(DATASET RECORDS begins)

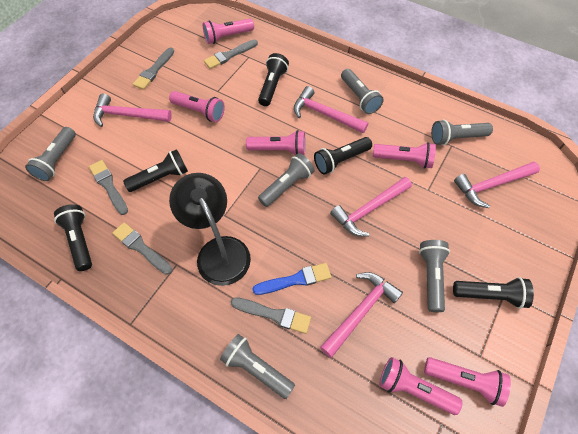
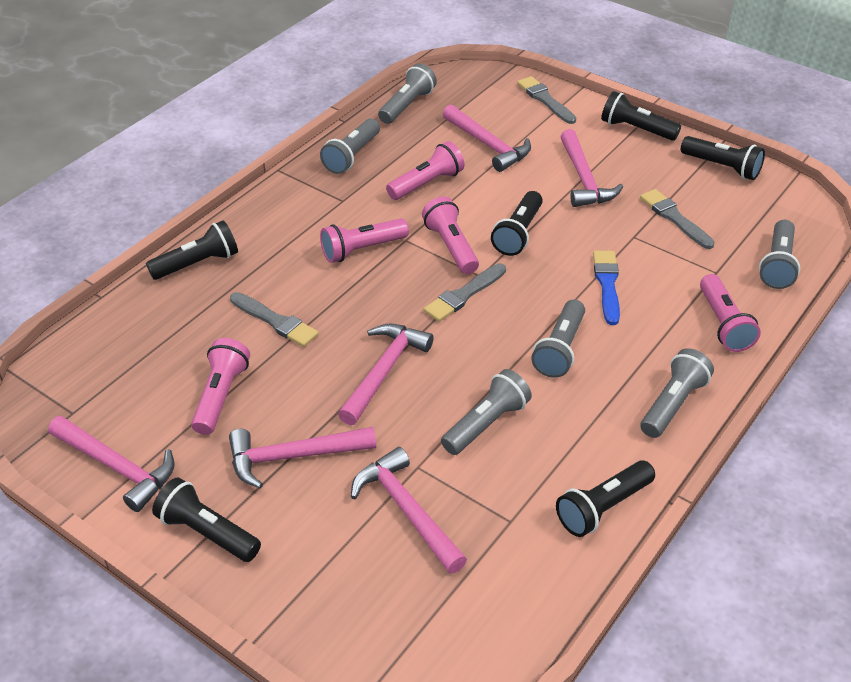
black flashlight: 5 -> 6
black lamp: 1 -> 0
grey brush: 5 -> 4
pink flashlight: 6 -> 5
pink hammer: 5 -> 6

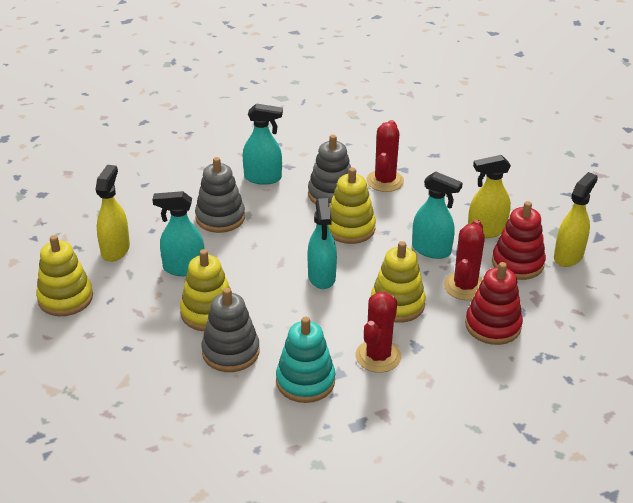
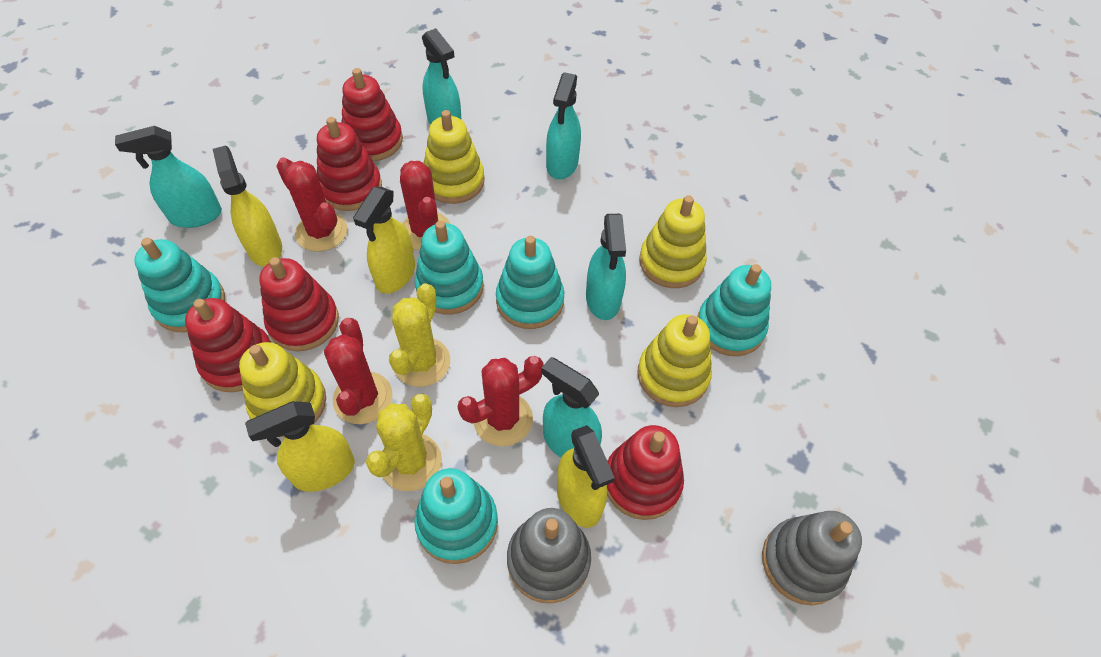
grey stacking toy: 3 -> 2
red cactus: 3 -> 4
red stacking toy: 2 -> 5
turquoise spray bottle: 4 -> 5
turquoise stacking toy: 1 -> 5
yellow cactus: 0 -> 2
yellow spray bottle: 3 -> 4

(DATASET RECORDS ends)

Lines with "yellow": return each one from the data above.

yellow cactus: 0 -> 2
yellow spray bottle: 3 -> 4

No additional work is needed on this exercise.